§ **INSTRUCTIONS TO FOLLOW**: Find the line containing "first_place: [384, 167, 418, 213]" in the records below. Copy exactly that line and each one after it, ending at the line containing "second_place: [476, 265, 569, 298]", and nothing more.

§ **EXERCISE DATA**:
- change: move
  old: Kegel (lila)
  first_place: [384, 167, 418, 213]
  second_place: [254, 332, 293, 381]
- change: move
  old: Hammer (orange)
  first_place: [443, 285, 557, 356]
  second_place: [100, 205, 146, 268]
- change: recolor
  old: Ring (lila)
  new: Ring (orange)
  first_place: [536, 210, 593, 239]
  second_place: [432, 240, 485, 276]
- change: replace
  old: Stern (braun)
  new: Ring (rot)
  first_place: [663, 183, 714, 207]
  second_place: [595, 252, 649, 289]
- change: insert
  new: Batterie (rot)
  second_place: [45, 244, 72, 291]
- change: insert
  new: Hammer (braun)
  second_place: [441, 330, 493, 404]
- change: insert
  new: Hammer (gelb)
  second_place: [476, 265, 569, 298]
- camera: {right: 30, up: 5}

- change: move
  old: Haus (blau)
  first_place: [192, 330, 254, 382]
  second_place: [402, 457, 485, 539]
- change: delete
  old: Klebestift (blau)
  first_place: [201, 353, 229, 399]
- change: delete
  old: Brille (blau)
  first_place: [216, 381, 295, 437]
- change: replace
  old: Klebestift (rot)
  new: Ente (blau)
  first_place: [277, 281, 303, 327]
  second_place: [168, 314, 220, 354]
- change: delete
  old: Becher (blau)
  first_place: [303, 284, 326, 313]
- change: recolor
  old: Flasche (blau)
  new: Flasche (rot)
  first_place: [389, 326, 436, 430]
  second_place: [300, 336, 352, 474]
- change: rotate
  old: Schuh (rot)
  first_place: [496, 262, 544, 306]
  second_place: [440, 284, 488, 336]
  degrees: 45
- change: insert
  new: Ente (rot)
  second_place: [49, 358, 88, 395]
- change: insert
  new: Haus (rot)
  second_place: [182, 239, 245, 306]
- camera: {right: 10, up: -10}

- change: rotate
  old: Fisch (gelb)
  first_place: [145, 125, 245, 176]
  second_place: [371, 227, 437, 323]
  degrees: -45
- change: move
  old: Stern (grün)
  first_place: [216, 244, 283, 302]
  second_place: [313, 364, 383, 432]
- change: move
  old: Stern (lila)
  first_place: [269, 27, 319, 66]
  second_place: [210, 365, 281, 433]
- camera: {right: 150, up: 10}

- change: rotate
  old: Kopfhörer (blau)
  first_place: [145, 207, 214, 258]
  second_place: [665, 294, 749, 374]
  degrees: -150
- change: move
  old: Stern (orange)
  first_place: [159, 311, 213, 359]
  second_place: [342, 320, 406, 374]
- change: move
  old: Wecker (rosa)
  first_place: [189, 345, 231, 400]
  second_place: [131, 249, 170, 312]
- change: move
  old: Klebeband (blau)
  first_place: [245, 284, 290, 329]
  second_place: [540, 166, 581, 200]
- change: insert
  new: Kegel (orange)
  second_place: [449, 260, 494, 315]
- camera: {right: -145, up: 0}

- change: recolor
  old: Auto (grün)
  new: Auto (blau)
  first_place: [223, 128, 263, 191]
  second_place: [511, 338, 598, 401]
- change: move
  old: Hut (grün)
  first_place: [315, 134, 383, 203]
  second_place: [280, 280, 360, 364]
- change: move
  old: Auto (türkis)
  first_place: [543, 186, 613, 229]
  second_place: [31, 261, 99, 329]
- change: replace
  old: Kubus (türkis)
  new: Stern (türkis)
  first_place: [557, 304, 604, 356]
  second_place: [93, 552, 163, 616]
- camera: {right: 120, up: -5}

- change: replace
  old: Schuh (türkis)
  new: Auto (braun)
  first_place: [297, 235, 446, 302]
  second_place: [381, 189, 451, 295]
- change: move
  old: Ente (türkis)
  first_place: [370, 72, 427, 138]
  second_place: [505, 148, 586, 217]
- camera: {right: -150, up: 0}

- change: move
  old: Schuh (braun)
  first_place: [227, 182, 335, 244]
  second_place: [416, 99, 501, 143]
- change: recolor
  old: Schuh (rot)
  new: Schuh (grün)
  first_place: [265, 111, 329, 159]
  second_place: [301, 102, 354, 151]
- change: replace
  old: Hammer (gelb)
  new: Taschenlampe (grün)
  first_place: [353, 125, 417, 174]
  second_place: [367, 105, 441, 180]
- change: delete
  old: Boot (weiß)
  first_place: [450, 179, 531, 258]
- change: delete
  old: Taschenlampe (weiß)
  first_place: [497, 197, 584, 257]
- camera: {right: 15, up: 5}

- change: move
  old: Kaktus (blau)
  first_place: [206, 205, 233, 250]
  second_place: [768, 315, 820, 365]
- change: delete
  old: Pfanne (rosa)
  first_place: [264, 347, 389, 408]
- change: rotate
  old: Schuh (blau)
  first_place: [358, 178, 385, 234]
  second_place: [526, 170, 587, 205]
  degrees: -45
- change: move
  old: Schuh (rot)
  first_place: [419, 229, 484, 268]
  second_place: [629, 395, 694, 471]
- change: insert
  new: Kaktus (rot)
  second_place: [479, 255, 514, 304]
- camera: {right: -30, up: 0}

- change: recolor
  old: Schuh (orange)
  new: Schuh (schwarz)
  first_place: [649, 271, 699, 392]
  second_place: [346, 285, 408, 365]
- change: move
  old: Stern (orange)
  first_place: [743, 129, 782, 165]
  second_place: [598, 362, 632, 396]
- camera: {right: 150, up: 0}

§ **OUTPUT FOR THIS TASK**:
  first_place: [384, 167, 418, 213]
  second_place: [254, 332, 293, 381]
- change: move
  old: Hammer (orange)
  first_place: [443, 285, 557, 356]
  second_place: [100, 205, 146, 268]
- change: recolor
  old: Ring (lila)
  new: Ring (orange)
  first_place: [536, 210, 593, 239]
  second_place: [432, 240, 485, 276]
- change: replace
  old: Stern (braun)
  new: Ring (rot)
  first_place: [663, 183, 714, 207]
  second_place: [595, 252, 649, 289]
- change: insert
  new: Batterie (rot)
  second_place: [45, 244, 72, 291]
- change: insert
  new: Hammer (braun)
  second_place: [441, 330, 493, 404]
- change: insert
  new: Hammer (gelb)
  second_place: [476, 265, 569, 298]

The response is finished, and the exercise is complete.